┌──

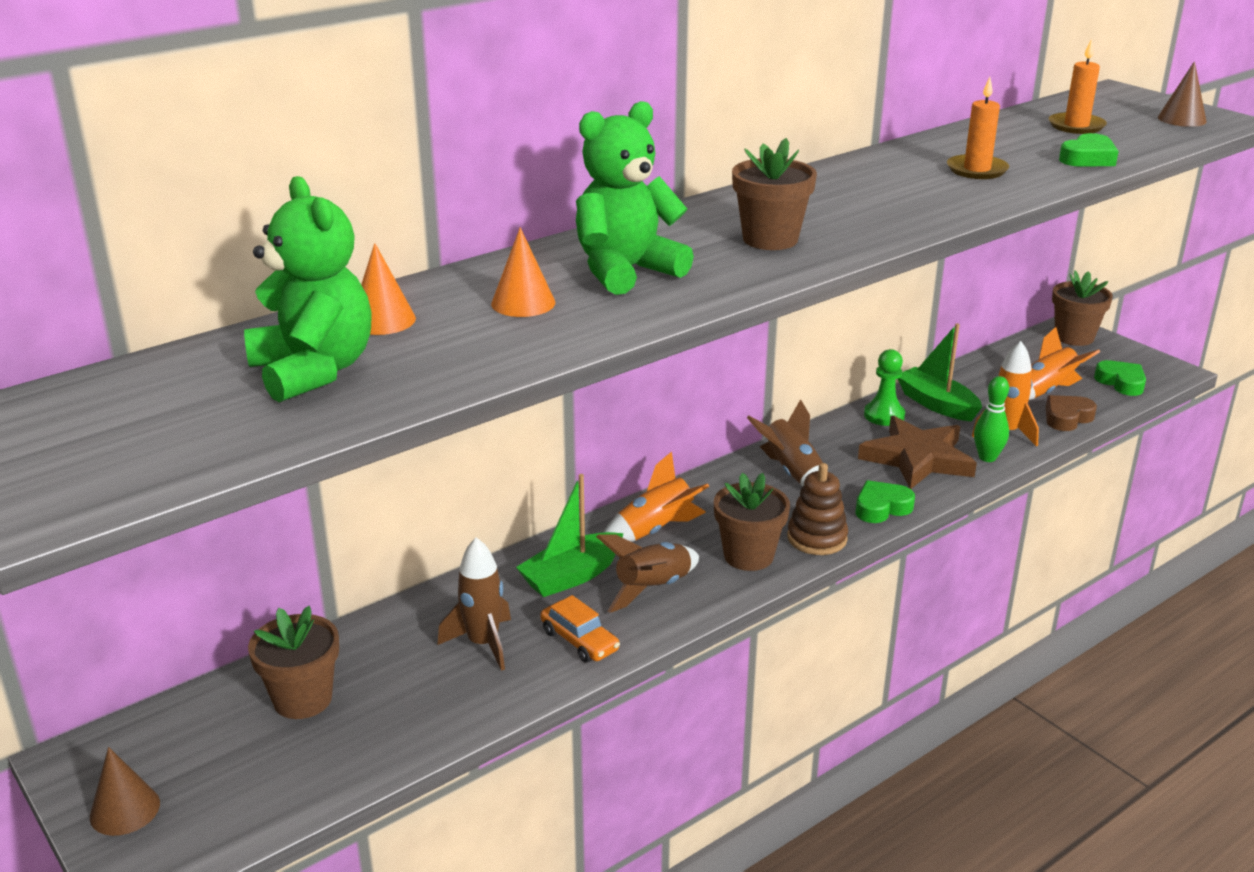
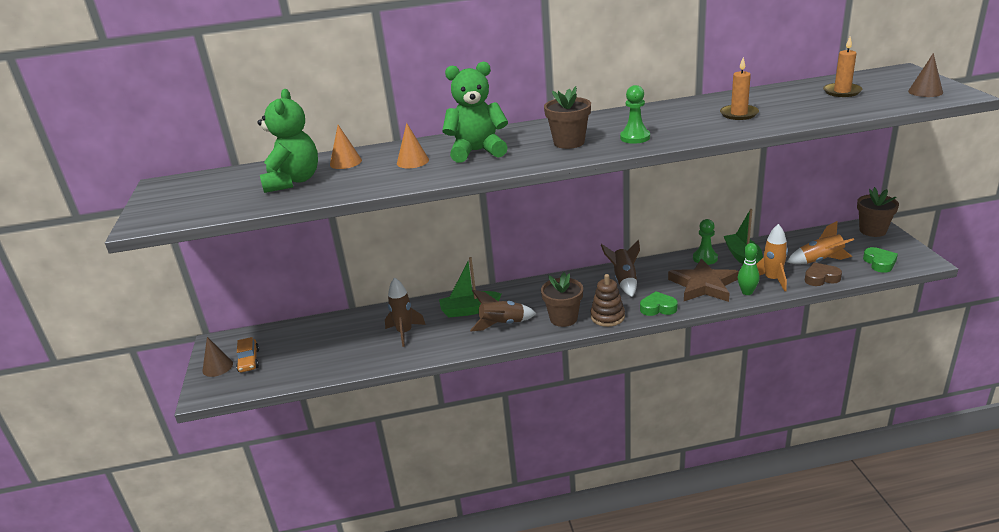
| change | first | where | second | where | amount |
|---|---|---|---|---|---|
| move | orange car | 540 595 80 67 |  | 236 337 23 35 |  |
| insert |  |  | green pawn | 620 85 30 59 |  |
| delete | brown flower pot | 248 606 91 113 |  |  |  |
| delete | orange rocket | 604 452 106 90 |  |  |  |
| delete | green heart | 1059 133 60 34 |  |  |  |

└──

Task requirements. Although the records hold pictures, return only what remains, word for word.

Expected answer.
| change | first | where | second | where | amount |
|---|---|---|---|---|---|
| move | orange car | 540 595 80 67 |  | 236 337 23 35 |  |
| insert |  |  | green pawn | 620 85 30 59 |  |
| delete | brown flower pot | 248 606 91 113 |  |  |  |
| delete | orange rocket | 604 452 106 90 |  |  |  |
| delete | green heart | 1059 133 60 34 |  |  |  |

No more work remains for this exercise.